## ABOUT THIS EXERCISE
Retype, word for word, each line between the lines holding "green marker [373,261,442,274]" and "white cake [350,235,470,345]", inclusive, and leave the rest of the data alone.

(Stored items from a collection)
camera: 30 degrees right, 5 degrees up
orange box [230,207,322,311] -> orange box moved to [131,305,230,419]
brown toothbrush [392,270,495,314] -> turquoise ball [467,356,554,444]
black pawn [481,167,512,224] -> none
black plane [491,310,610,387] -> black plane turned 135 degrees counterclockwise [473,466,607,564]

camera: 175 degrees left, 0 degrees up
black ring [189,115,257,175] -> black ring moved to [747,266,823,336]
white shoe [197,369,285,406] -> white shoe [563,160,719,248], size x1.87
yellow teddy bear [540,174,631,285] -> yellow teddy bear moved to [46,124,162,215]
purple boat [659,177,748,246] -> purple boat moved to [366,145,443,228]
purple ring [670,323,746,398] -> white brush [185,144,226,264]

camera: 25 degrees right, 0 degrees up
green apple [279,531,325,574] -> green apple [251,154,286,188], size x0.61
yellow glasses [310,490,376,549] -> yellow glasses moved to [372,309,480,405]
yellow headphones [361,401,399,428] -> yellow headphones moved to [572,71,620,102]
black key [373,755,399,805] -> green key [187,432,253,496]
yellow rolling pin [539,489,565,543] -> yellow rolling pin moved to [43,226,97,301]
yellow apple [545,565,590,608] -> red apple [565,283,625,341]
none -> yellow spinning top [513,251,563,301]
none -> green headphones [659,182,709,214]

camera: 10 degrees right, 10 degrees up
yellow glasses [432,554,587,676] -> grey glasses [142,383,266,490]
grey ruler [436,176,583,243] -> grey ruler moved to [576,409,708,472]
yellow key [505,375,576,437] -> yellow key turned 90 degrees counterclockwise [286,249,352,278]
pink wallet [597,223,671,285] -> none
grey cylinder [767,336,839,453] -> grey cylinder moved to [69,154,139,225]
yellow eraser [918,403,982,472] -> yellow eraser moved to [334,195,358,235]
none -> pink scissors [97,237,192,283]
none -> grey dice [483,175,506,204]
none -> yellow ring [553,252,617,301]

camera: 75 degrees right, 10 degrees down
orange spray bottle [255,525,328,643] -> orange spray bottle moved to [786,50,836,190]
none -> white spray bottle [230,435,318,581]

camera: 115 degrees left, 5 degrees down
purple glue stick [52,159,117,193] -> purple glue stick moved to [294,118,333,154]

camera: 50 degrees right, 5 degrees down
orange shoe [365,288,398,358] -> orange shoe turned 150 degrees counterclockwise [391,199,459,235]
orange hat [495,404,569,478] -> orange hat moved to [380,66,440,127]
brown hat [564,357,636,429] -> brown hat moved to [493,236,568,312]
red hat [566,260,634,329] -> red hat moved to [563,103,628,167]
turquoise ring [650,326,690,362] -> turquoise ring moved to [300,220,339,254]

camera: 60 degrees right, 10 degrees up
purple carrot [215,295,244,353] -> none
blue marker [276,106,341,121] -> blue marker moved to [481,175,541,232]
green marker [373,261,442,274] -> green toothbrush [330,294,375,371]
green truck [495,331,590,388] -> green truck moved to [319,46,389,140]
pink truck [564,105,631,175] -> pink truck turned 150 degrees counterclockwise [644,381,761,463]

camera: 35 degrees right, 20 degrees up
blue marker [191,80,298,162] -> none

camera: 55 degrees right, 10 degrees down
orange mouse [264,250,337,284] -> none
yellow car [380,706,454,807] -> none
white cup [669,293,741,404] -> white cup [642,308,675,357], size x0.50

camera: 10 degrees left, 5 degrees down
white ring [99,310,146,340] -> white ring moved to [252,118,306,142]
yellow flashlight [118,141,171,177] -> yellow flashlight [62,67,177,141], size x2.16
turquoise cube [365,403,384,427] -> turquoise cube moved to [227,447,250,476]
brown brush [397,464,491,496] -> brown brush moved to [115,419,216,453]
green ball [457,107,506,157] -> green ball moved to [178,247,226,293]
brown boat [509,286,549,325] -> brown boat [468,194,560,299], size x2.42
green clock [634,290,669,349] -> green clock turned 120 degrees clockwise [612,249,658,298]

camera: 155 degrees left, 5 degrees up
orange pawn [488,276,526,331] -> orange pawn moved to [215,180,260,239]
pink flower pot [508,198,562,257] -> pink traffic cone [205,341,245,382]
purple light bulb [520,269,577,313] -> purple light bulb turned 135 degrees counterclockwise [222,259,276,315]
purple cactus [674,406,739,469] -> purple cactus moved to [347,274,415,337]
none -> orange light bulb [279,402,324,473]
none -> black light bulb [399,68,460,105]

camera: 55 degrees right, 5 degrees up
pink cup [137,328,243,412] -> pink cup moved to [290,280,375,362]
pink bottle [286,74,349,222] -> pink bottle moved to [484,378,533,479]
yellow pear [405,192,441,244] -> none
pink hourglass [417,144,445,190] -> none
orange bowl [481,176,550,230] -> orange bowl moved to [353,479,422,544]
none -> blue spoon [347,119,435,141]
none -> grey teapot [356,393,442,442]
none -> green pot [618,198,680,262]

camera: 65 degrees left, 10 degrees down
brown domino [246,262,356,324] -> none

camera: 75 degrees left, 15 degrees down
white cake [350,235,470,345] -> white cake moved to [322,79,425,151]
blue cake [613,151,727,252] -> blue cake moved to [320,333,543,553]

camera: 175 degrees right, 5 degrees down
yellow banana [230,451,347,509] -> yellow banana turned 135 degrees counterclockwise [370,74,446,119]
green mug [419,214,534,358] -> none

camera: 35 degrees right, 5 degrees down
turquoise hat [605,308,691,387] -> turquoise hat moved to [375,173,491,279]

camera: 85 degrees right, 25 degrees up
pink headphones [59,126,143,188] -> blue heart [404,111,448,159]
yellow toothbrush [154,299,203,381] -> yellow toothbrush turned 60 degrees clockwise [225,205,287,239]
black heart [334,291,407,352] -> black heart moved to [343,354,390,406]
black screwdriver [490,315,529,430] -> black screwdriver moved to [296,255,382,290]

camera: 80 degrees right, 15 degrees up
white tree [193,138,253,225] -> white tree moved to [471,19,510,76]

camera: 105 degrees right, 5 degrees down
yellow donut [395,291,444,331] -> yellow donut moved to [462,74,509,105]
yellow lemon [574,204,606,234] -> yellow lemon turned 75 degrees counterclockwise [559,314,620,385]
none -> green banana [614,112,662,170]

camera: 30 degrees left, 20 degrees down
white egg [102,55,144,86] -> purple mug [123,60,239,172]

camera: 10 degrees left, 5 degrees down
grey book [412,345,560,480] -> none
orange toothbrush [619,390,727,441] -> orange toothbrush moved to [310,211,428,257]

## TASK RESULT
green marker [373,261,442,274] -> green toothbrush [330,294,375,371]
green truck [495,331,590,388] -> green truck moved to [319,46,389,140]
pink truck [564,105,631,175] -> pink truck turned 150 degrees counterclockwise [644,381,761,463]

camera: 35 degrees right, 20 degrees up
blue marker [191,80,298,162] -> none

camera: 55 degrees right, 10 degrees down
orange mouse [264,250,337,284] -> none
yellow car [380,706,454,807] -> none
white cup [669,293,741,404] -> white cup [642,308,675,357], size x0.50

camera: 10 degrees left, 5 degrees down
white ring [99,310,146,340] -> white ring moved to [252,118,306,142]
yellow flashlight [118,141,171,177] -> yellow flashlight [62,67,177,141], size x2.16
turquoise cube [365,403,384,427] -> turquoise cube moved to [227,447,250,476]
brown brush [397,464,491,496] -> brown brush moved to [115,419,216,453]
green ball [457,107,506,157] -> green ball moved to [178,247,226,293]
brown boat [509,286,549,325] -> brown boat [468,194,560,299], size x2.42
green clock [634,290,669,349] -> green clock turned 120 degrees clockwise [612,249,658,298]

camera: 155 degrees left, 5 degrees up
orange pawn [488,276,526,331] -> orange pawn moved to [215,180,260,239]
pink flower pot [508,198,562,257] -> pink traffic cone [205,341,245,382]
purple light bulb [520,269,577,313] -> purple light bulb turned 135 degrees counterclockwise [222,259,276,315]
purple cactus [674,406,739,469] -> purple cactus moved to [347,274,415,337]
none -> orange light bulb [279,402,324,473]
none -> black light bulb [399,68,460,105]

camera: 55 degrees right, 5 degrees up
pink cup [137,328,243,412] -> pink cup moved to [290,280,375,362]
pink bottle [286,74,349,222] -> pink bottle moved to [484,378,533,479]
yellow pear [405,192,441,244] -> none
pink hourglass [417,144,445,190] -> none
orange bowl [481,176,550,230] -> orange bowl moved to [353,479,422,544]
none -> blue spoon [347,119,435,141]
none -> grey teapot [356,393,442,442]
none -> green pot [618,198,680,262]

camera: 65 degrees left, 10 degrees down
brown domino [246,262,356,324] -> none

camera: 75 degrees left, 15 degrees down
white cake [350,235,470,345] -> white cake moved to [322,79,425,151]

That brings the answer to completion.